+++ Data to examine

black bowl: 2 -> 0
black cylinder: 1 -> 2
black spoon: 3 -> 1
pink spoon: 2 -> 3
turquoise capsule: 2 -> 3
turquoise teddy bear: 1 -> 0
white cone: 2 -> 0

++++++

> [Task item]:
Write out every entry exactly as given.

> [Result of this exercise]:
black bowl: 2 -> 0
black cylinder: 1 -> 2
black spoon: 3 -> 1
pink spoon: 2 -> 3
turquoise capsule: 2 -> 3
turquoise teddy bear: 1 -> 0
white cone: 2 -> 0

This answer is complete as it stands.